EXERCISE GOAL ▸ Work out how many lines below contain "none", then write only that number.

GIVEN ENTRIES ▸
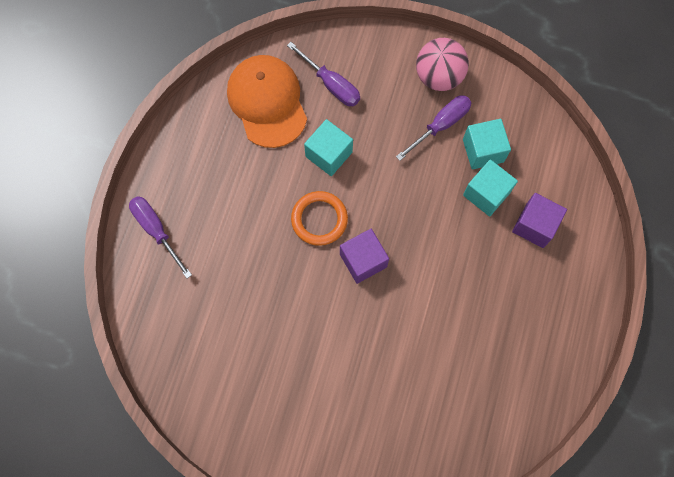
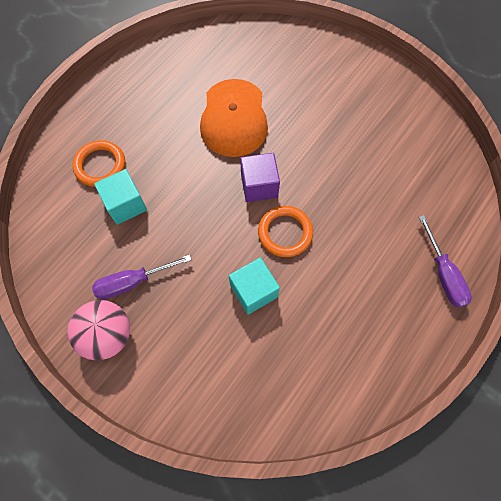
camera: 160 degrees left, 5 degrees down
orange cap [227,55,307,148] -> orange cap moved to [200,79,268,157]
purple screwdriver [287,42,360,106] -> none
turquoise cube [463,119,511,169] -> none
purple cube [512,193,567,248] -> orange ring [72,140,125,187]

TASK SOLUTION ▸ 2